* **Exercise goal**: Which lines of the records below contain the string "camera"? Report each of them.
[Input]
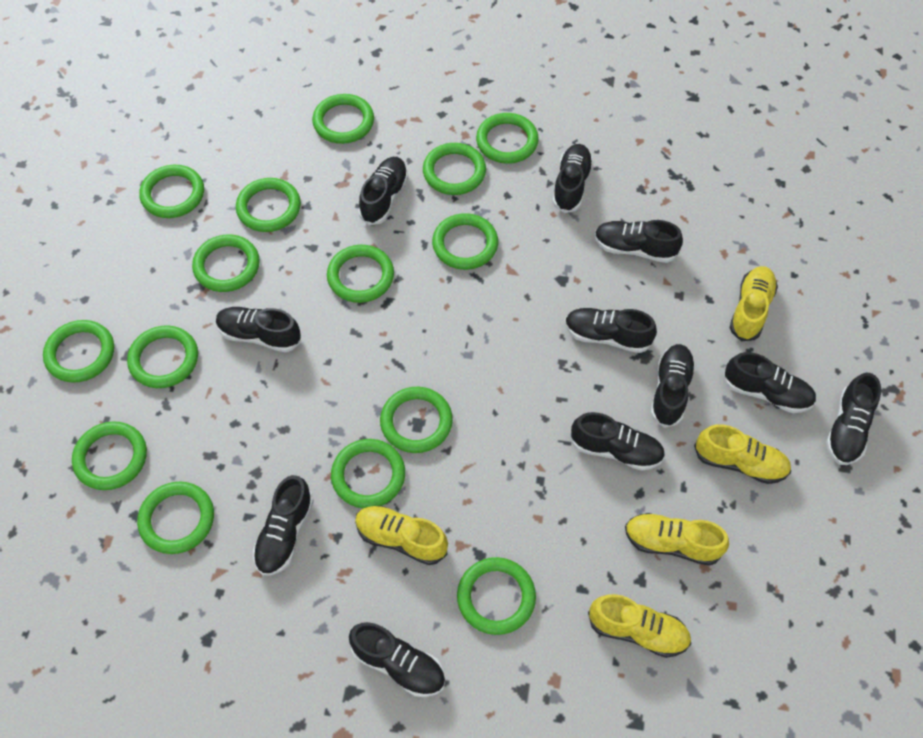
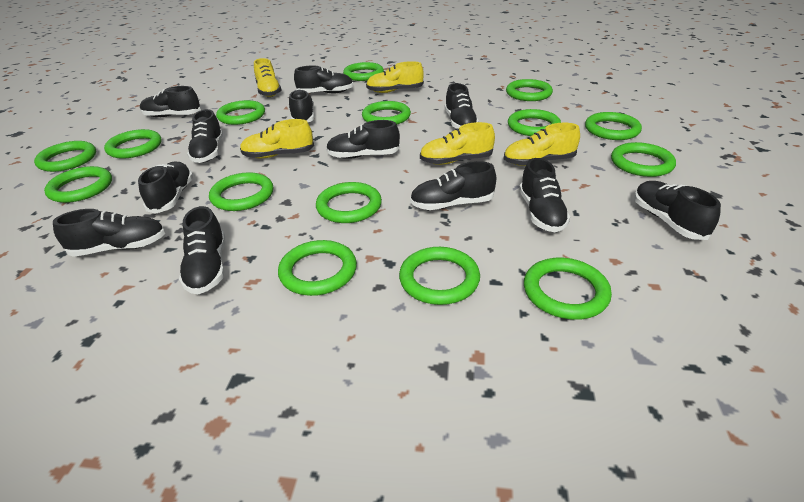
black shoe: 11 -> 12

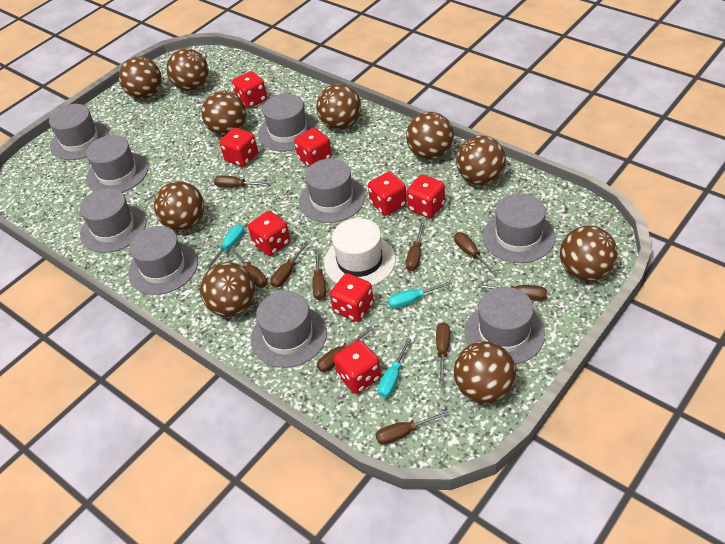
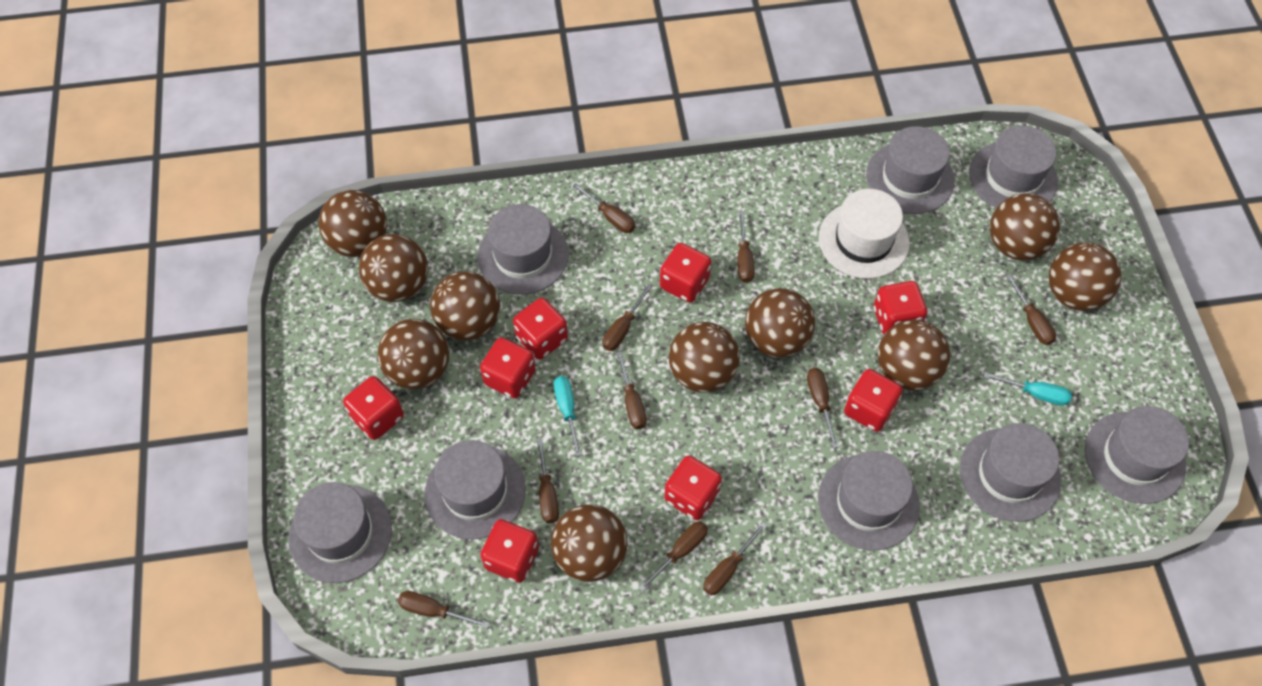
grey hat: 9 -> 8
turquoise screwdriver: 3 -> 2

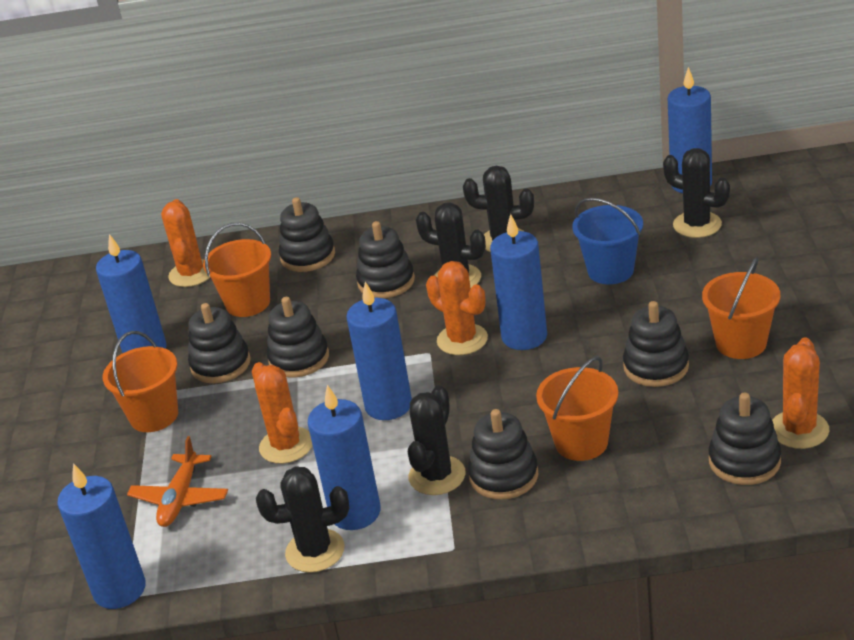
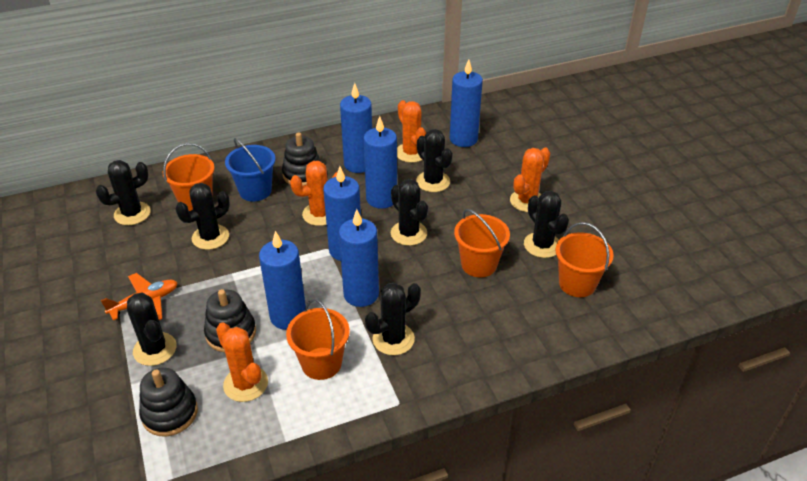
black cactus: 5 -> 7
black stacking toy: 7 -> 3

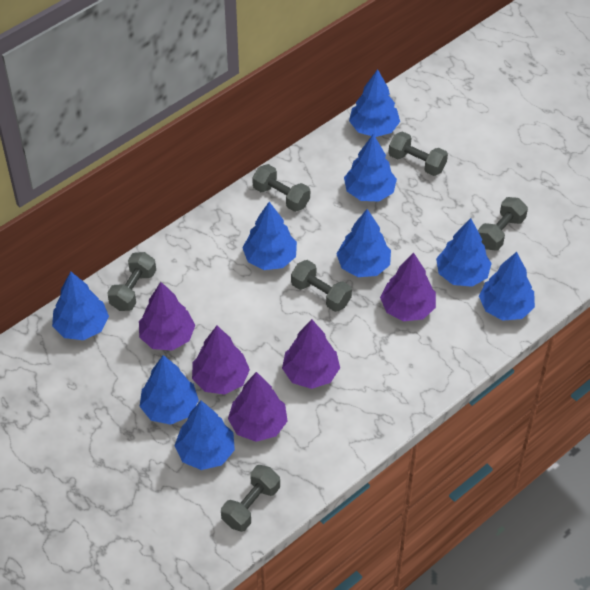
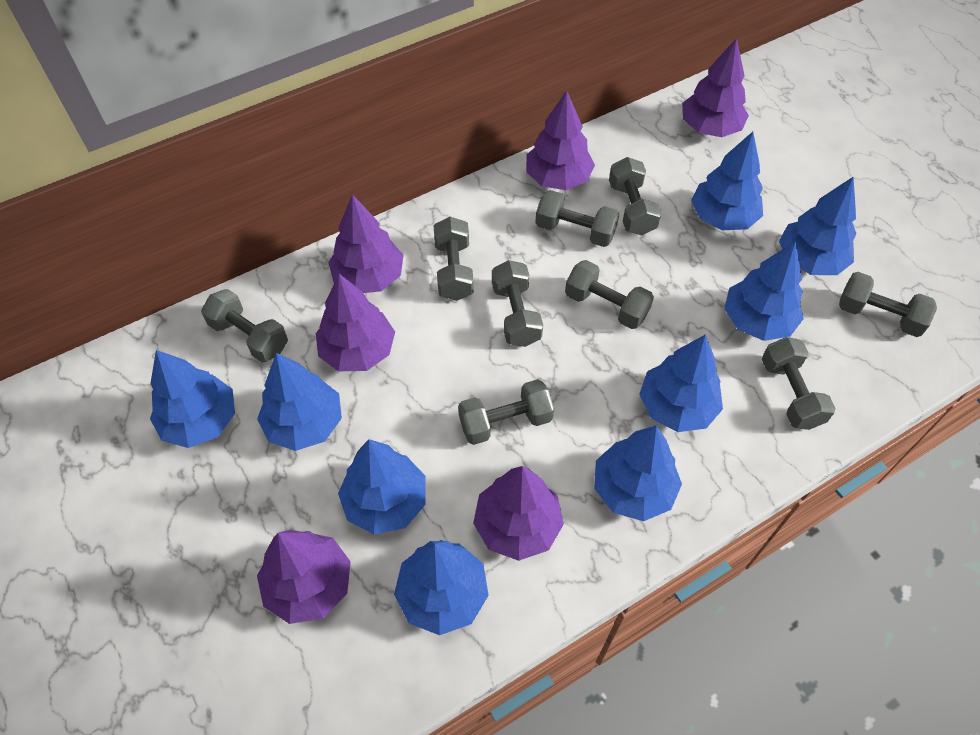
grey dumbbell: 6 -> 9
purple tree: 5 -> 6

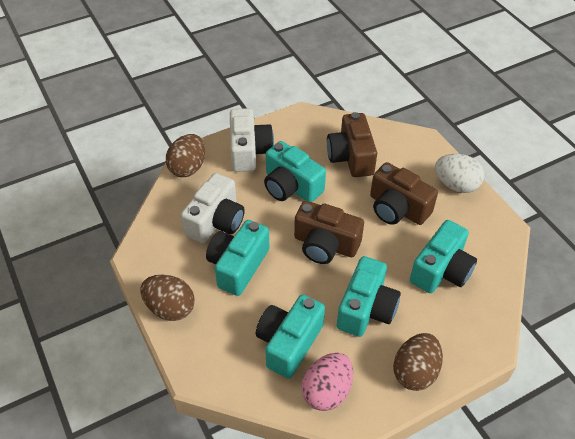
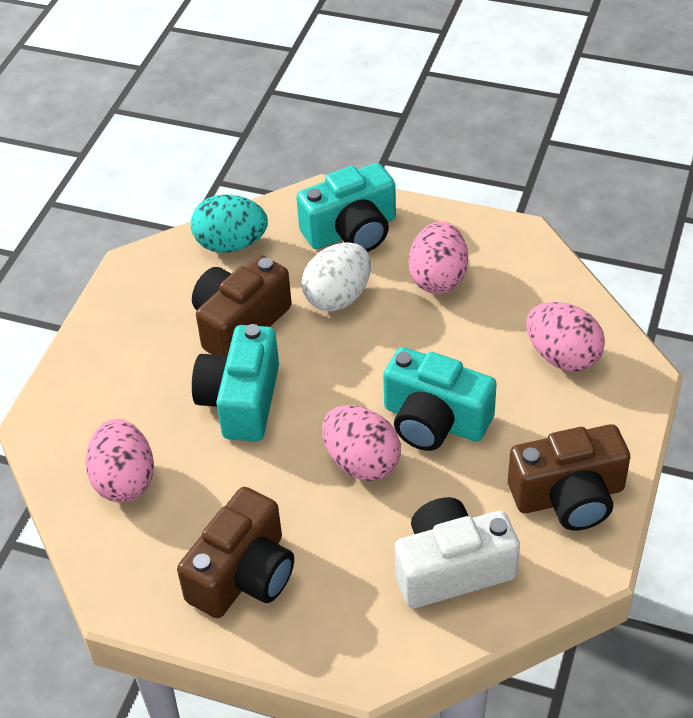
brown egg: 3 -> 0
pink egg: 1 -> 4
turquoise camera: 5 -> 3
turquoise egg: 0 -> 1
white camera: 2 -> 1

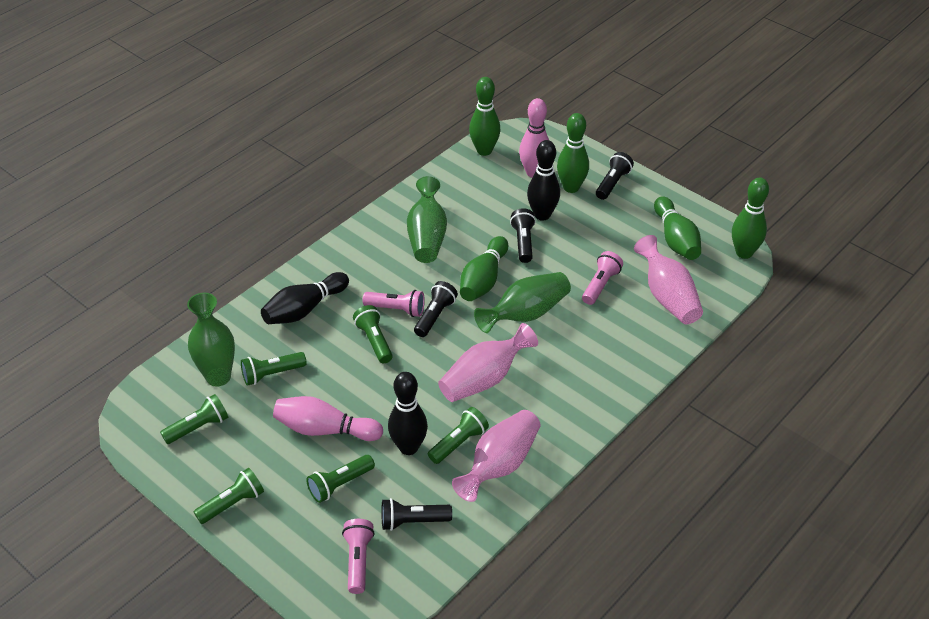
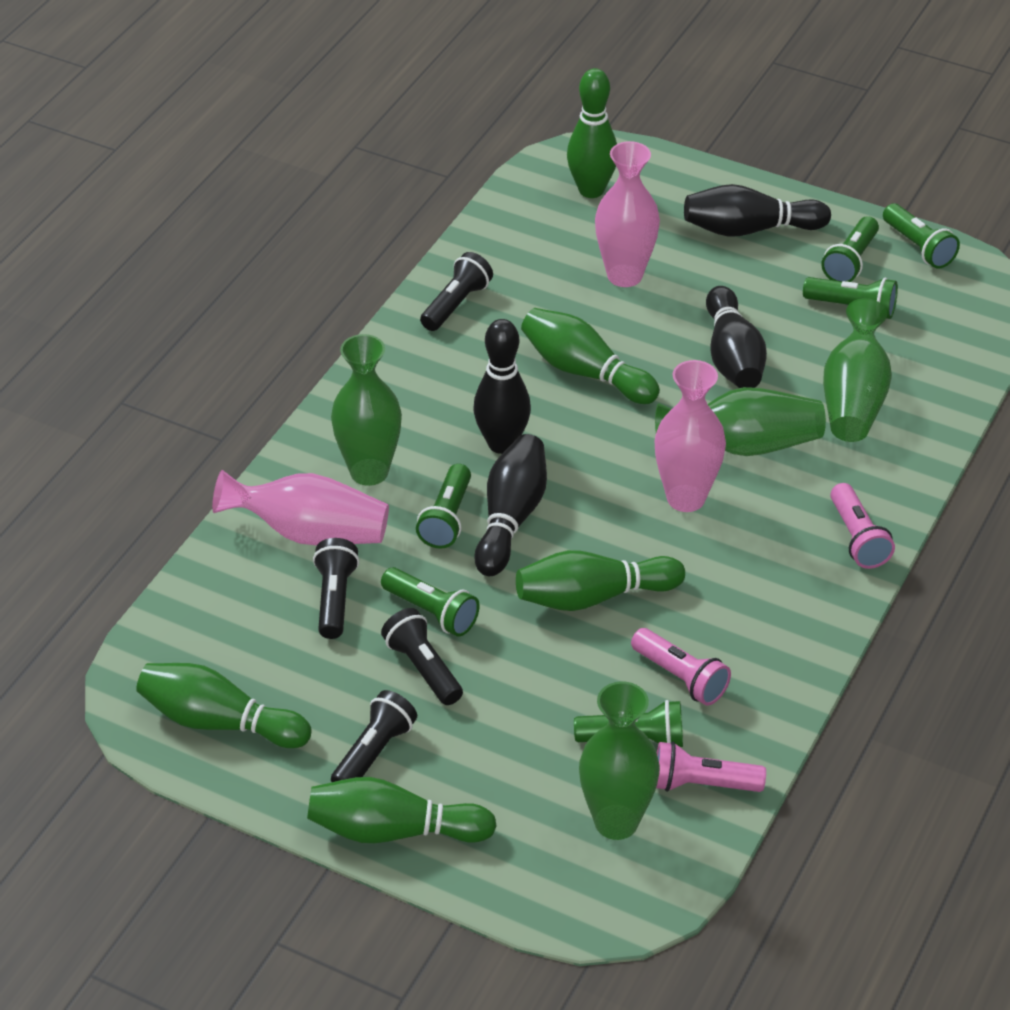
black bowling pin: 3 -> 4
green vase: 3 -> 4
pink bowling pin: 2 -> 0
[/Input]
* **Response to this task**:
turquoise camera: 5 -> 3
white camera: 2 -> 1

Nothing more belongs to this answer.